(Task):
Print a faithful copy of the data below, word for word, with the pictures left out.

(Object matching data)
=== Begin Enclosure ===
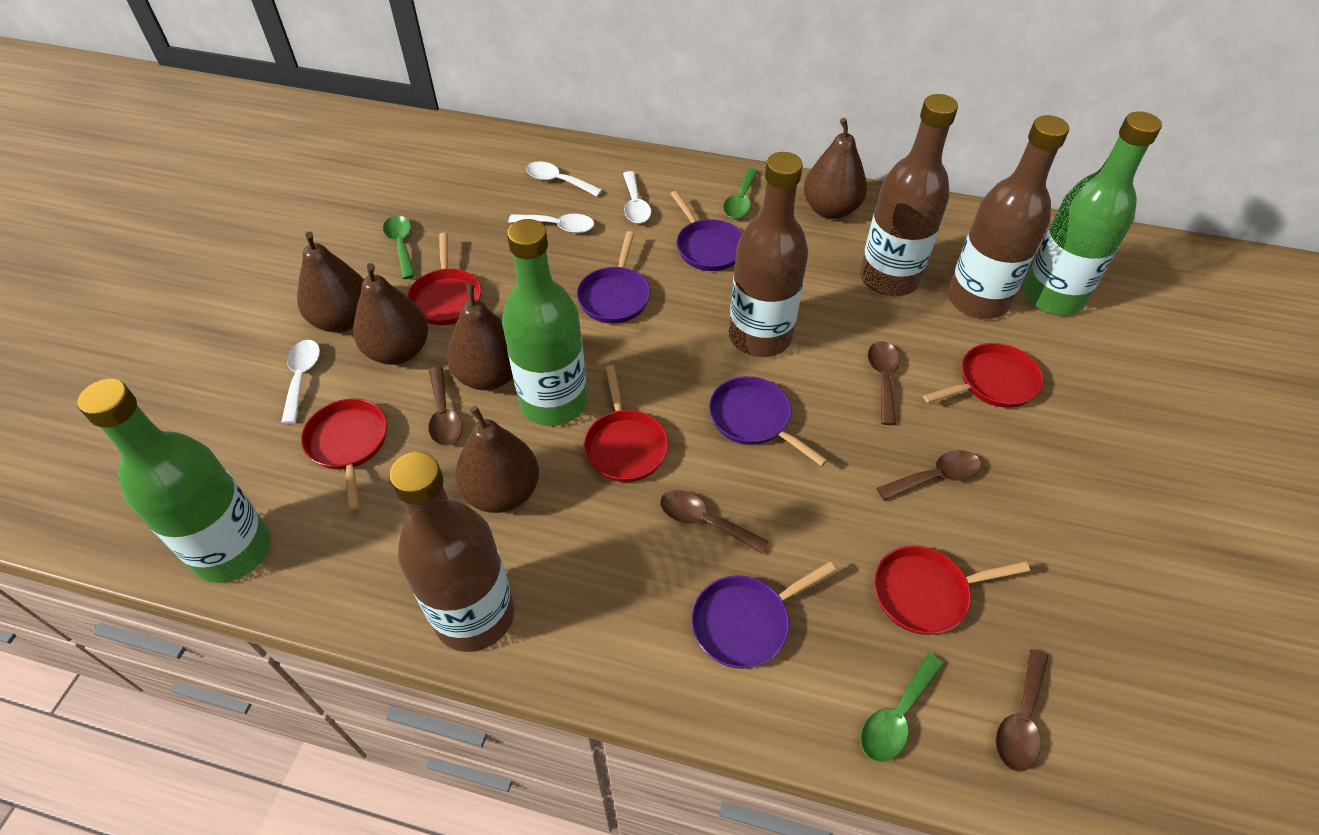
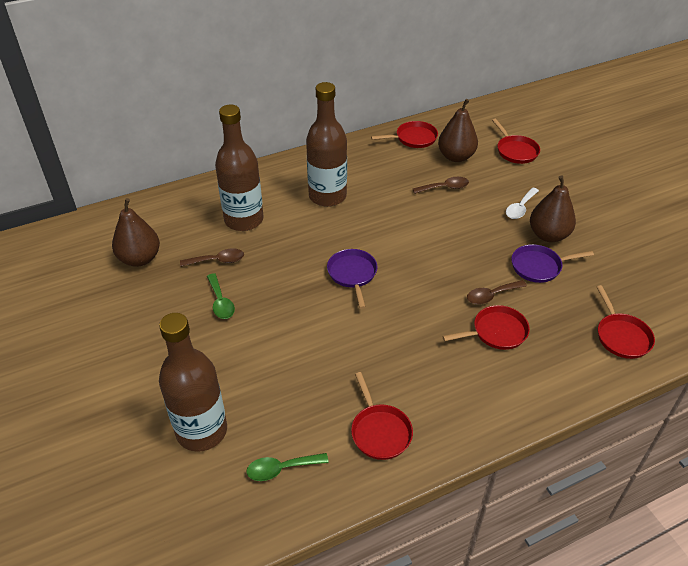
brown bottle: 4 -> 3
brown pear: 5 -> 3
brown spoon: 5 -> 3
green bottle: 3 -> 0
green spoon: 3 -> 2
purple pan: 4 -> 2
white spoon: 4 -> 1

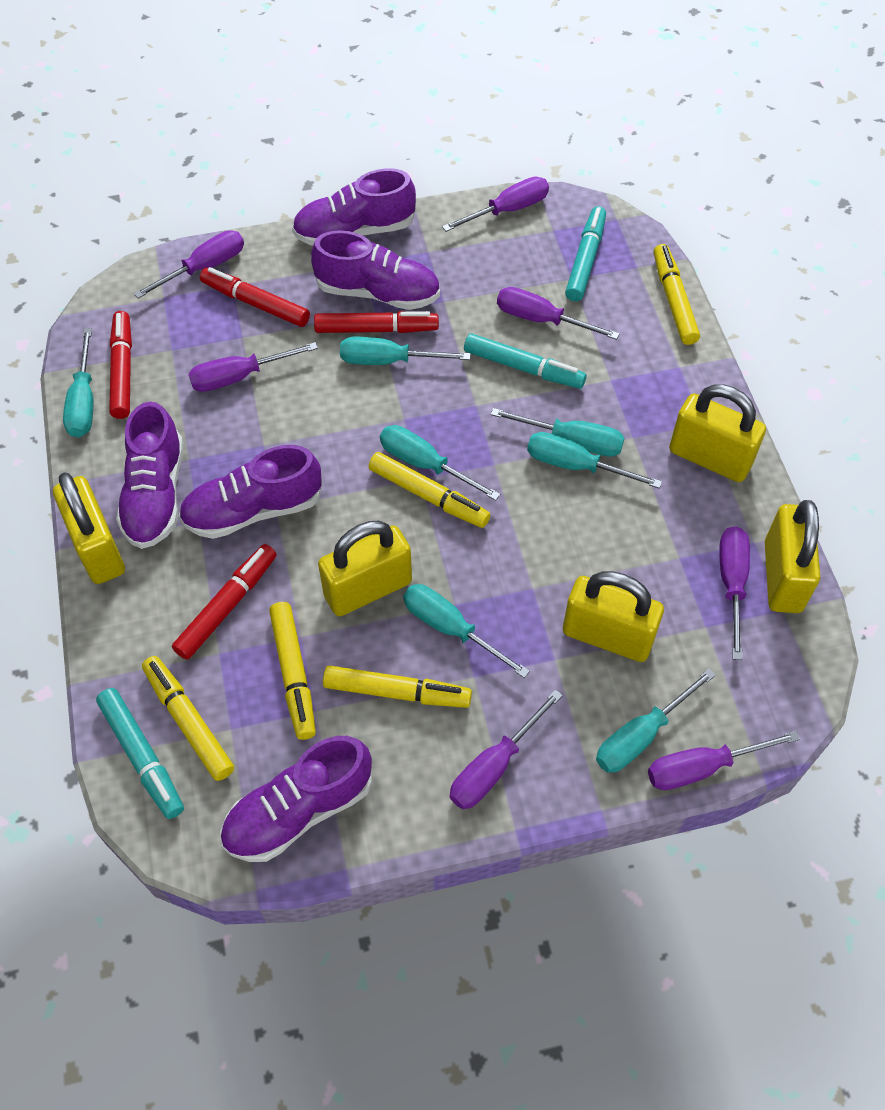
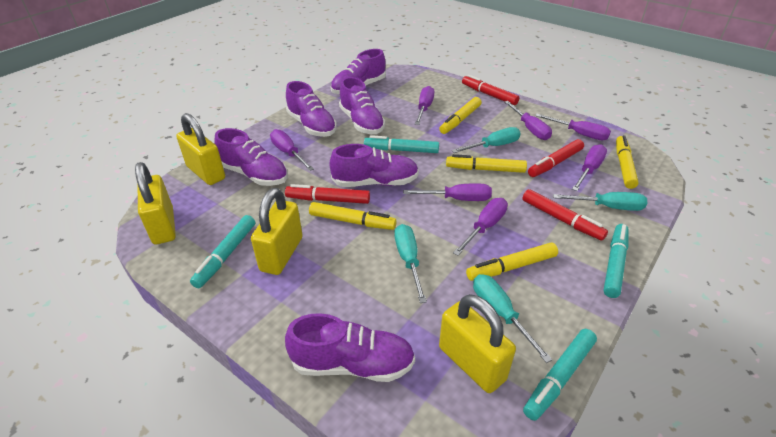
purple shoe: 5 -> 6
turquoise marker: 3 -> 4
turquoise screwdriver: 7 -> 4
yellow padlock: 5 -> 4

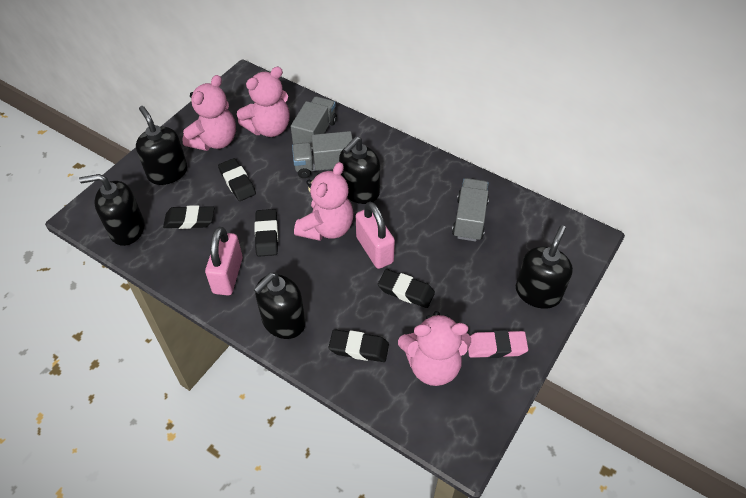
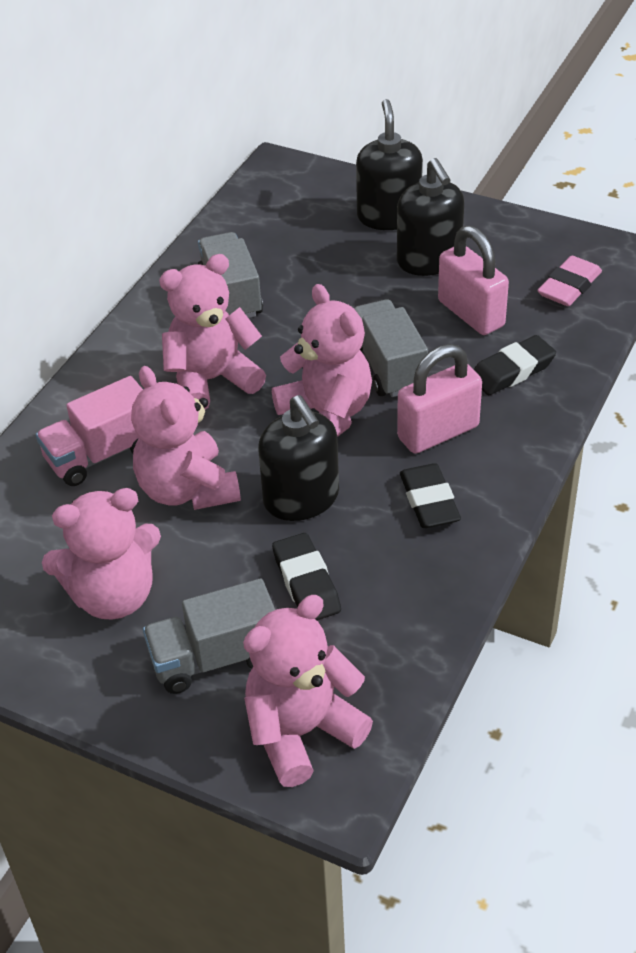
black eraser: 5 -> 3
black soap dispenser: 5 -> 3
pink teddy bear: 4 -> 5
pink truck: 0 -> 1

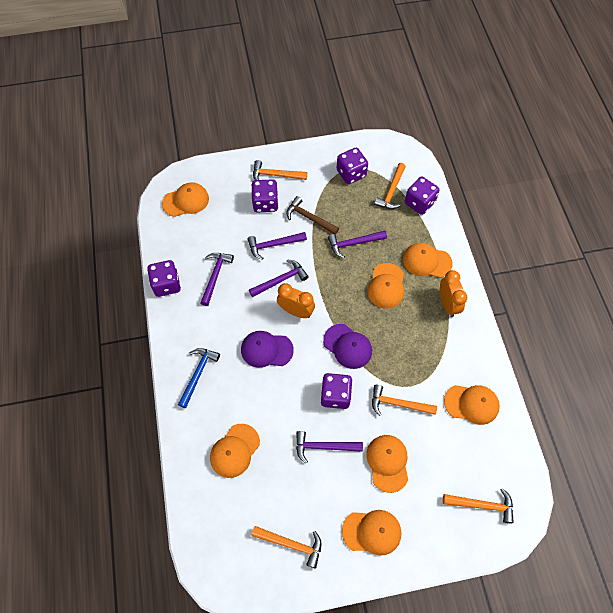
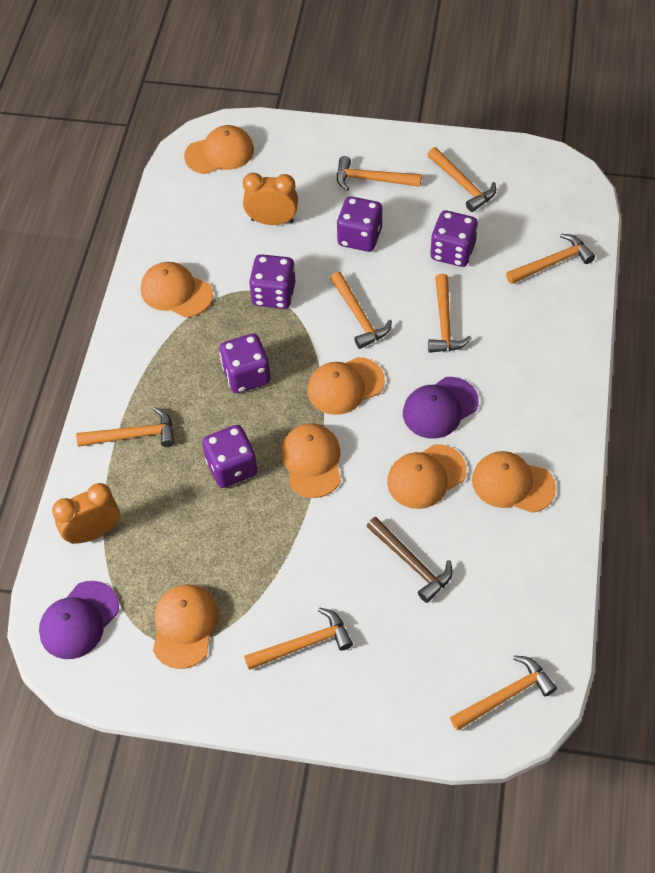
blue hammer: 1 -> 0
orange hammer: 5 -> 8
purple hammer: 5 -> 0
=== End Enclosure ===
(Completed task):
brown bottle: 4 -> 3
brown pear: 5 -> 3
brown spoon: 5 -> 3
green bottle: 3 -> 0
green spoon: 3 -> 2
purple pan: 4 -> 2
white spoon: 4 -> 1

purple shoe: 5 -> 6
turquoise marker: 3 -> 4
turquoise screwdriver: 7 -> 4
yellow padlock: 5 -> 4

black eraser: 5 -> 3
black soap dispenser: 5 -> 3
pink teddy bear: 4 -> 5
pink truck: 0 -> 1

blue hammer: 1 -> 0
orange hammer: 5 -> 8
purple hammer: 5 -> 0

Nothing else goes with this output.